▶ **Assigned task**: Lines from the one containing "(616, 584) = (411, 415): white" through the end of the material below should be given again exactly, with no others.

▶ **Given data**:
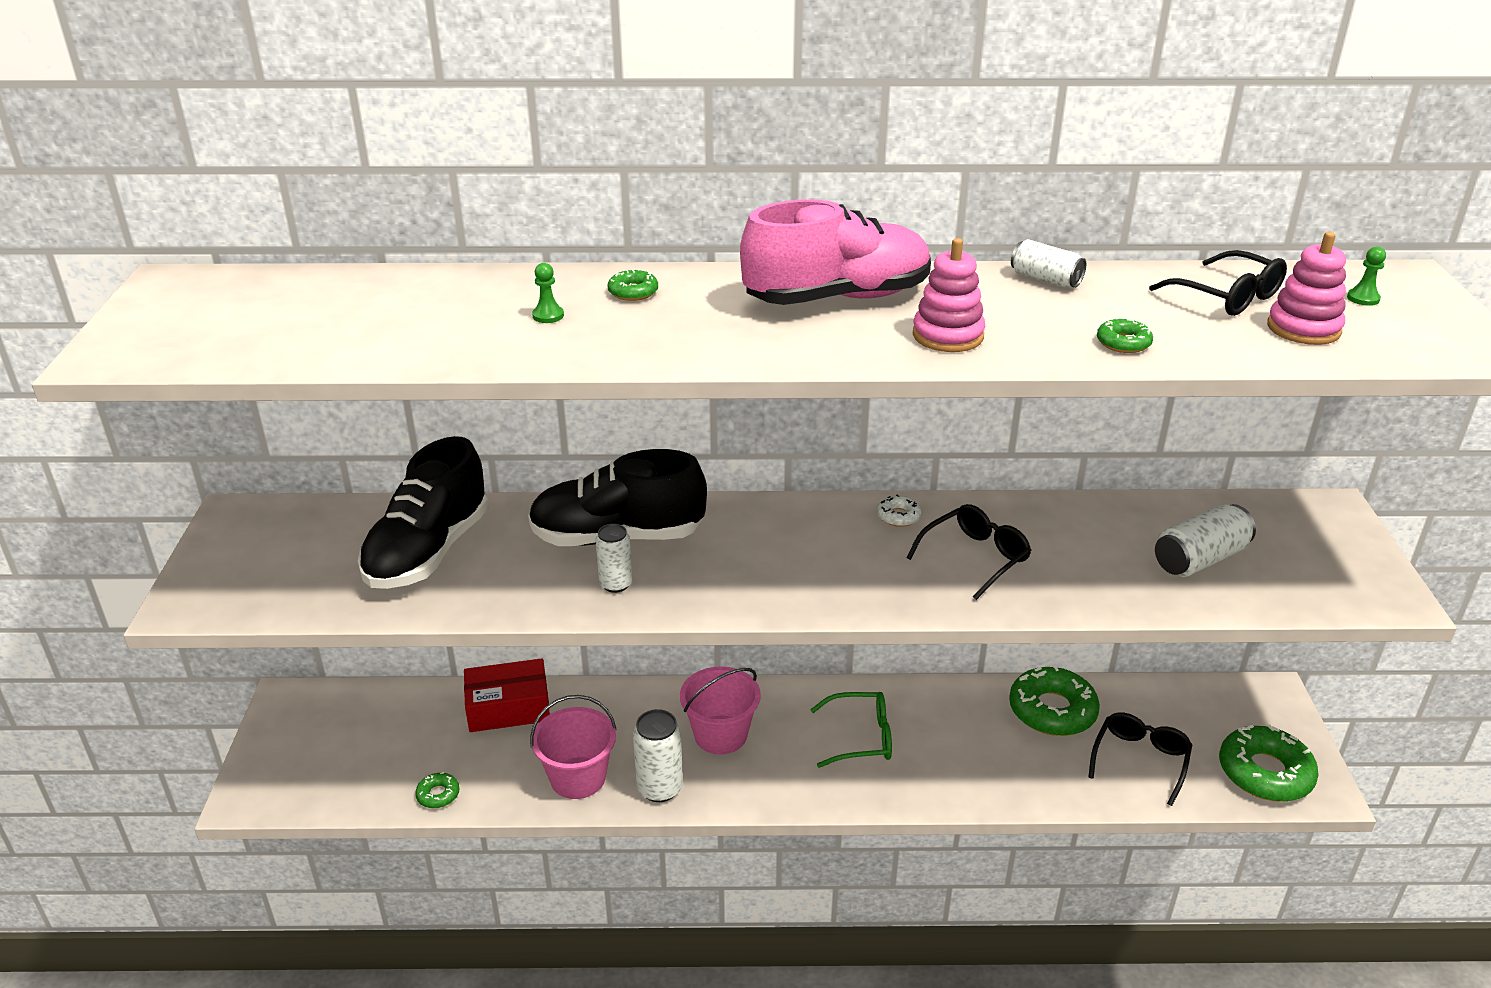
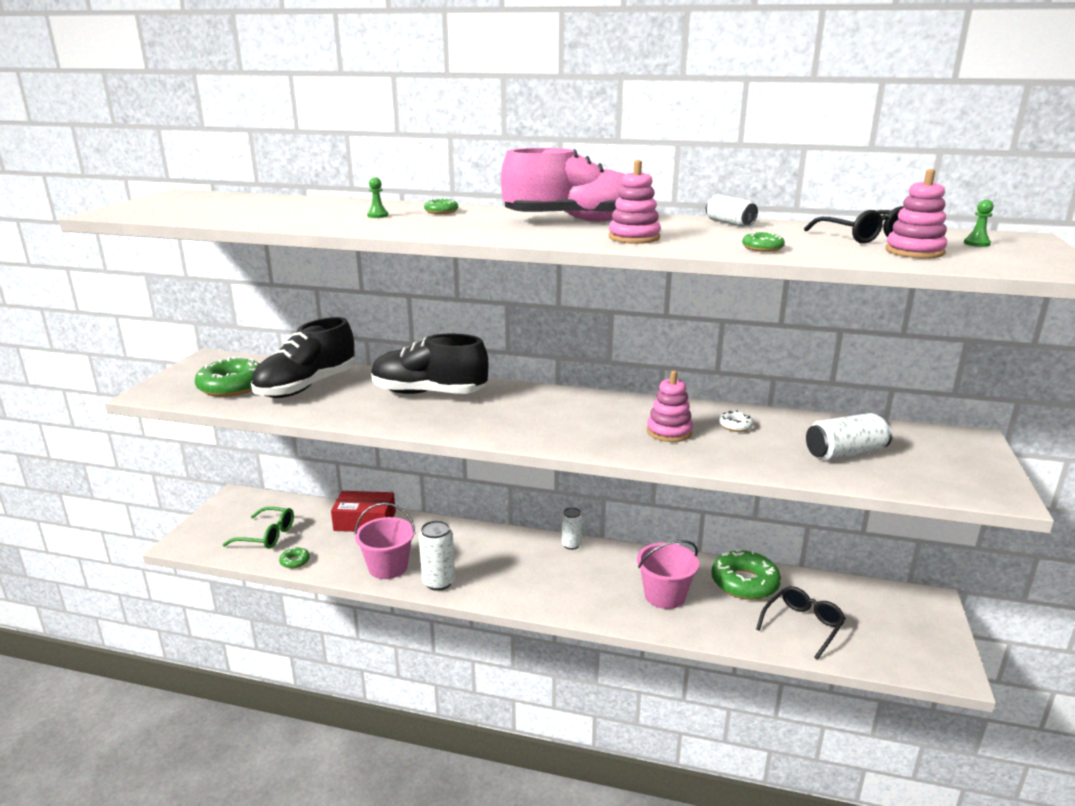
camera: 15 degrees right, 10 degrees down
(616, 584) = (411, 415): white can -> white can (571, 545)
(720, 735) = (495, 558): pink bucket -> pink bucket (664, 595)
(861, 738) = (593, 576): green glasses -> green glasses (267, 535)
(898, 516) = (626, 405): white donut -> white donut (735, 426)
(975, 558) = (669, 432): black glasses -> pink stacking toy
(1265, 773) = (906, 651): green donut -> green donut (232, 386)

▶ **Response area**:
(616, 584) = (411, 415): white can -> white can (571, 545)
(720, 735) = (495, 558): pink bucket -> pink bucket (664, 595)
(861, 738) = (593, 576): green glasses -> green glasses (267, 535)
(898, 516) = (626, 405): white donut -> white donut (735, 426)
(975, 558) = (669, 432): black glasses -> pink stacking toy
(1265, 773) = (906, 651): green donut -> green donut (232, 386)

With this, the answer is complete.